## Before-and-after scene images
+ + + + +

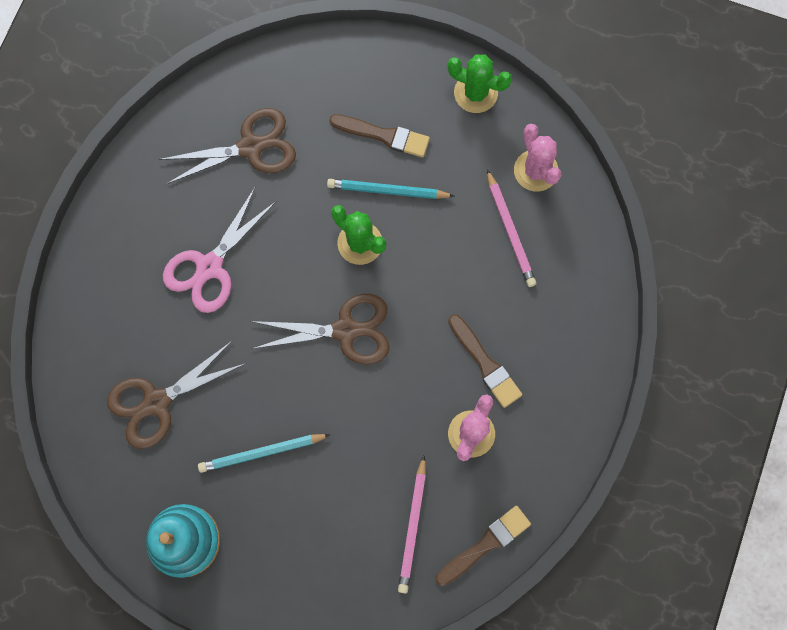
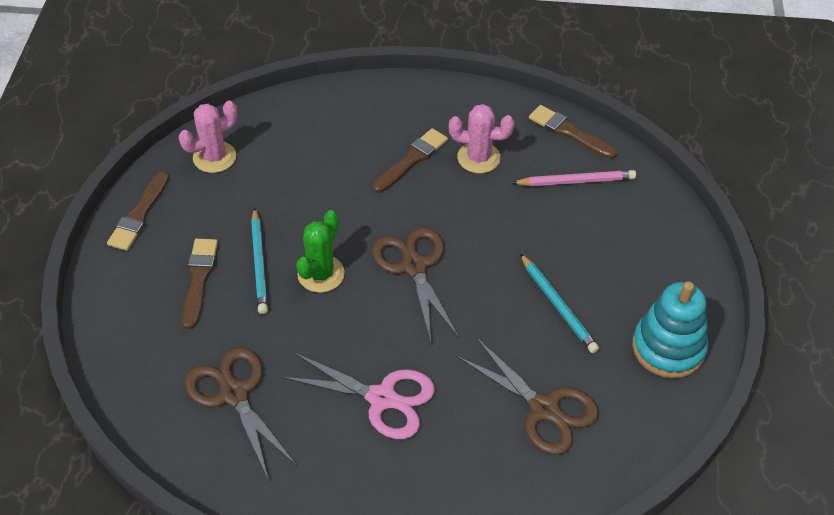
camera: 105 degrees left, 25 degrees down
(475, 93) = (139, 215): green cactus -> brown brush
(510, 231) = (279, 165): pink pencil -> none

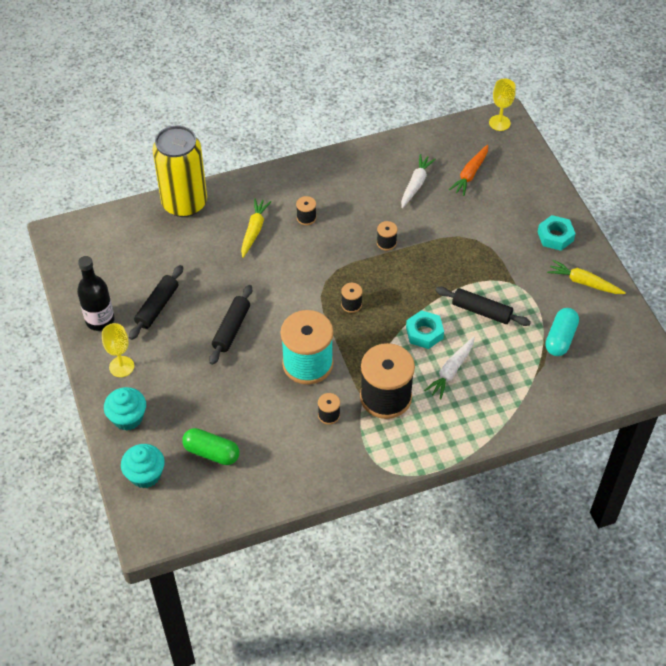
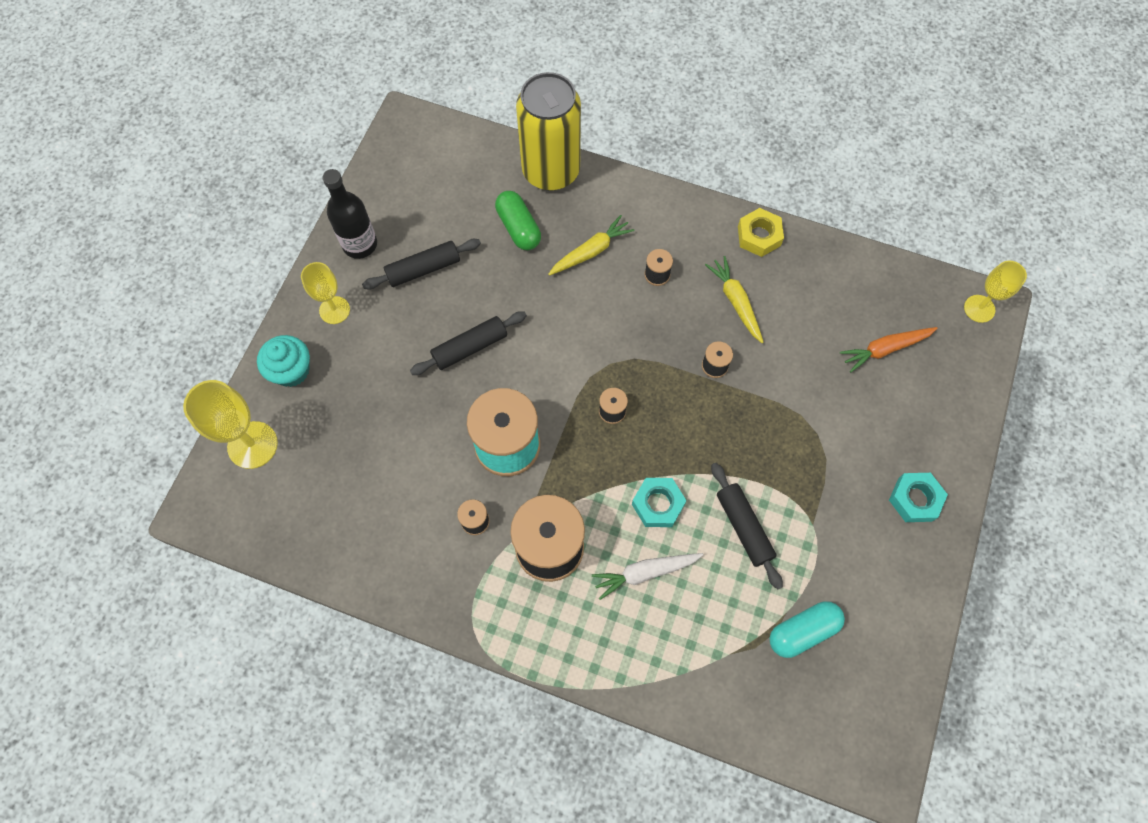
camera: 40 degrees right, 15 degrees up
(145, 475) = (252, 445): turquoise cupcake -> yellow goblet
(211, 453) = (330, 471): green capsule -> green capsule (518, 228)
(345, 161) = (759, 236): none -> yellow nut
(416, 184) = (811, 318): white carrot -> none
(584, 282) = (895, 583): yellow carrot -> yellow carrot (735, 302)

+ + + + +

## Aim of the exercise
The response should hold only an exact retyping of the lines from the beginning of the data through the line containing "(211, 453) = (330, 471): green", both ends kept, pictures omitted.

## Response to the task
camera: 105 degrees left, 25 degrees down
(475, 93) = (139, 215): green cactus -> brown brush
(510, 231) = (279, 165): pink pencil -> none

camera: 40 degrees right, 15 degrees up
(145, 475) = (252, 445): turquoise cupcake -> yellow goblet
(211, 453) = (330, 471): green capsule -> green capsule (518, 228)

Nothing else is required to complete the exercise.